Data for this exercise —

Content starts

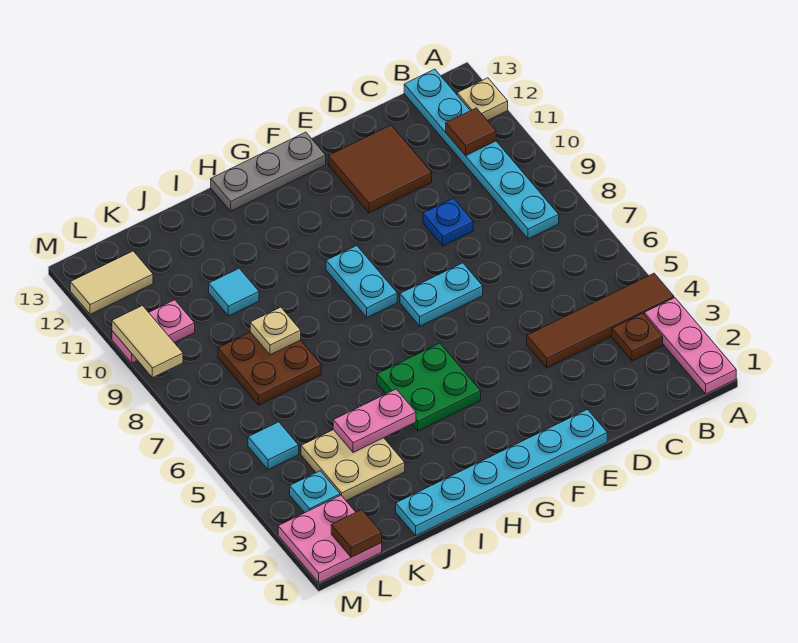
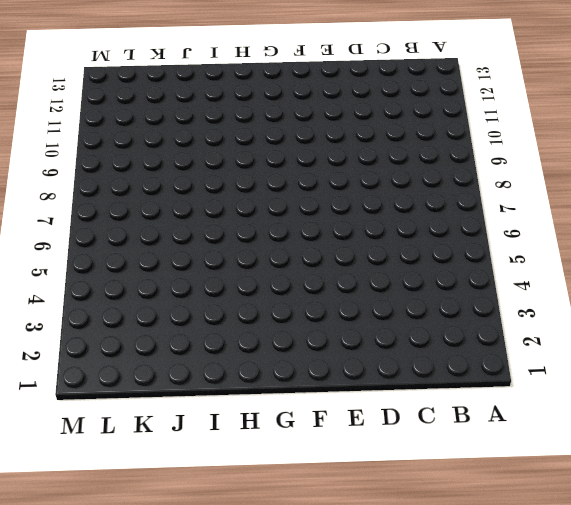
none -> pink plate A1:A3 level 1
none -> brown tile A4:D4 level 1
none -> tan plate A12 level 1

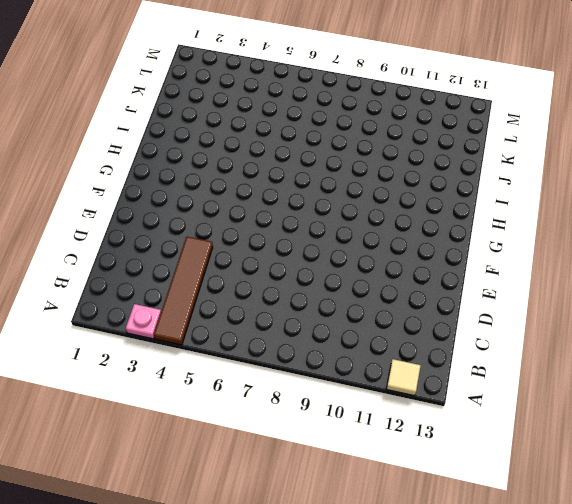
pink plate A3 level 1 -> pink plate A1:A3 level 1
tan tile A12 level 1 -> tan plate A12 level 1
none -> brown plate B3 level 1
none -> cyan plate B8:B13 level 1
none -> blue plate D9 level 1

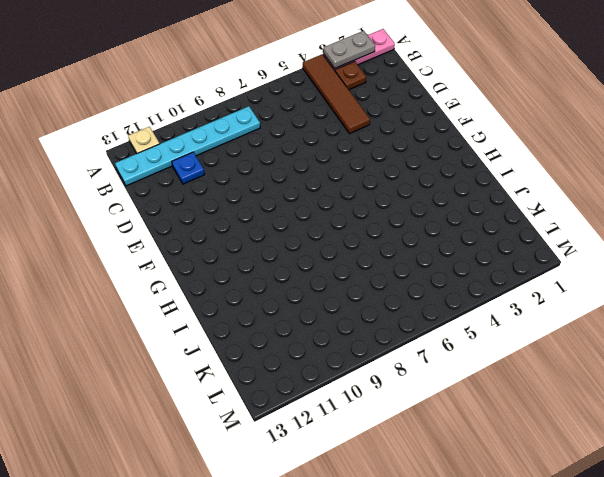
grey plate A2:A3 level 2 -> none
blue plate C11 level 1 -> blue plate D9 level 1
none -> brown tile D11:E12 level 1
none -> cyan plate E1:J1 level 1
none -> cyan plate E7:F7 level 1

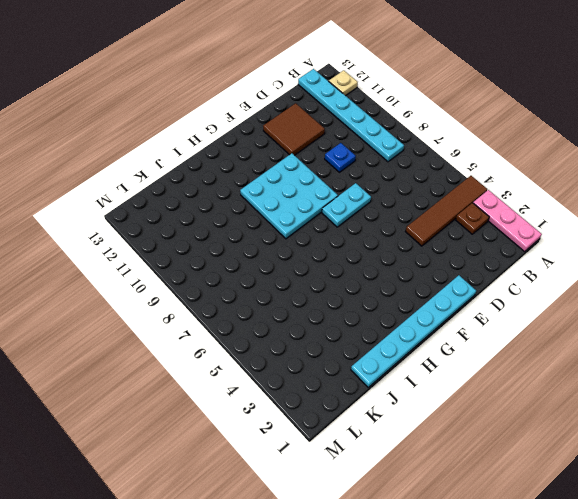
cyan plate F8:H10 level 1 -> cyan plate G8:G9 level 1
none -> grey plate F13:H13 level 1
none -> green plate G4:H5 level 1
none -> tan plate J3:K4 level 1

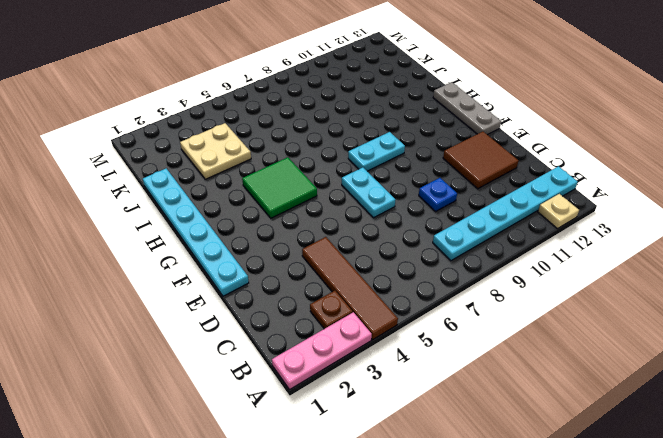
green tile G4:H5 level 1 -> green plate G4:H5 level 1
none -> brown plate J7:K8 level 1
none -> cyan tile J10 level 1
none -> pink plate L1:M2 level 1

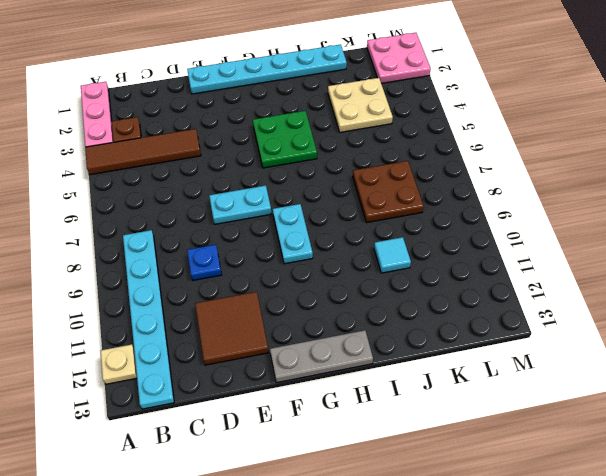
none -> cyan plate L3 level 1
none -> cyan tile L5 level 1
none -> pink plate L10:M10 level 1

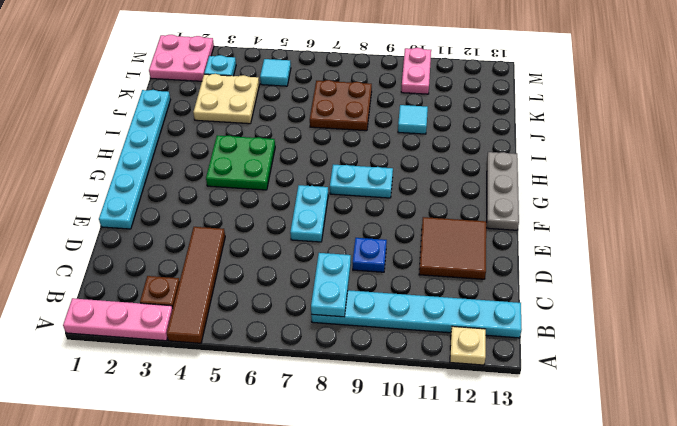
cyan plate B8:C8 level 2 -> none
none -> tan tile L12:M12 level 1
none -> brown tile B11 level 2
none -> pink plate I4:J4 level 2

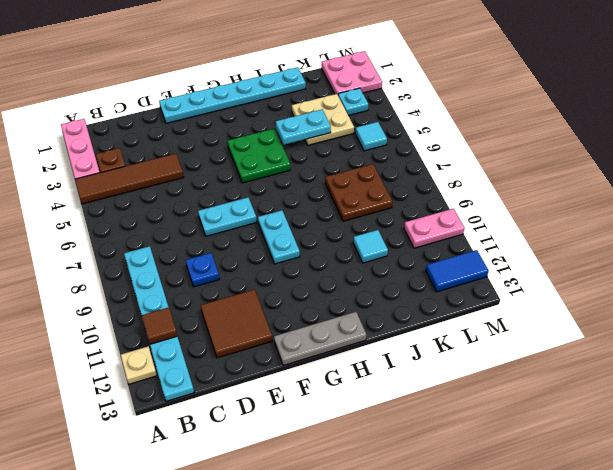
cyan plate I4:J4 level 2 -> pink plate I4:J4 level 2
blue tile L12:M12 level 1 -> tan tile L12:M12 level 1
none -> tan plate J8 level 2
none -> brown tile L1 level 2
none -> tan tile M9:M10 level 2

Content ends

What needs to be done —
Pictures are to be excluded; everything else in the records must be reproduced exactly.

Exercise answer —
none -> pink plate A1:A3 level 1
none -> brown tile A4:D4 level 1
none -> tan plate A12 level 1

pink plate A3 level 1 -> pink plate A1:A3 level 1
tan tile A12 level 1 -> tan plate A12 level 1
none -> brown plate B3 level 1
none -> cyan plate B8:B13 level 1
none -> blue plate D9 level 1

grey plate A2:A3 level 2 -> none
blue plate C11 level 1 -> blue plate D9 level 1
none -> brown tile D11:E12 level 1
none -> cyan plate E1:J1 level 1
none -> cyan plate E7:F7 level 1

cyan plate F8:H10 level 1 -> cyan plate G8:G9 level 1
none -> grey plate F13:H13 level 1
none -> green plate G4:H5 level 1
none -> tan plate J3:K4 level 1

green tile G4:H5 level 1 -> green plate G4:H5 level 1
none -> brown plate J7:K8 level 1
none -> cyan tile J10 level 1
none -> pink plate L1:M2 level 1

none -> cyan plate L3 level 1
none -> cyan tile L5 level 1
none -> pink plate L10:M10 level 1

cyan plate B8:C8 level 2 -> none
none -> tan tile L12:M12 level 1
none -> brown tile B11 level 2
none -> pink plate I4:J4 level 2

cyan plate I4:J4 level 2 -> pink plate I4:J4 level 2
blue tile L12:M12 level 1 -> tan tile L12:M12 level 1
none -> tan plate J8 level 2
none -> brown tile L1 level 2
none -> tan tile M9:M10 level 2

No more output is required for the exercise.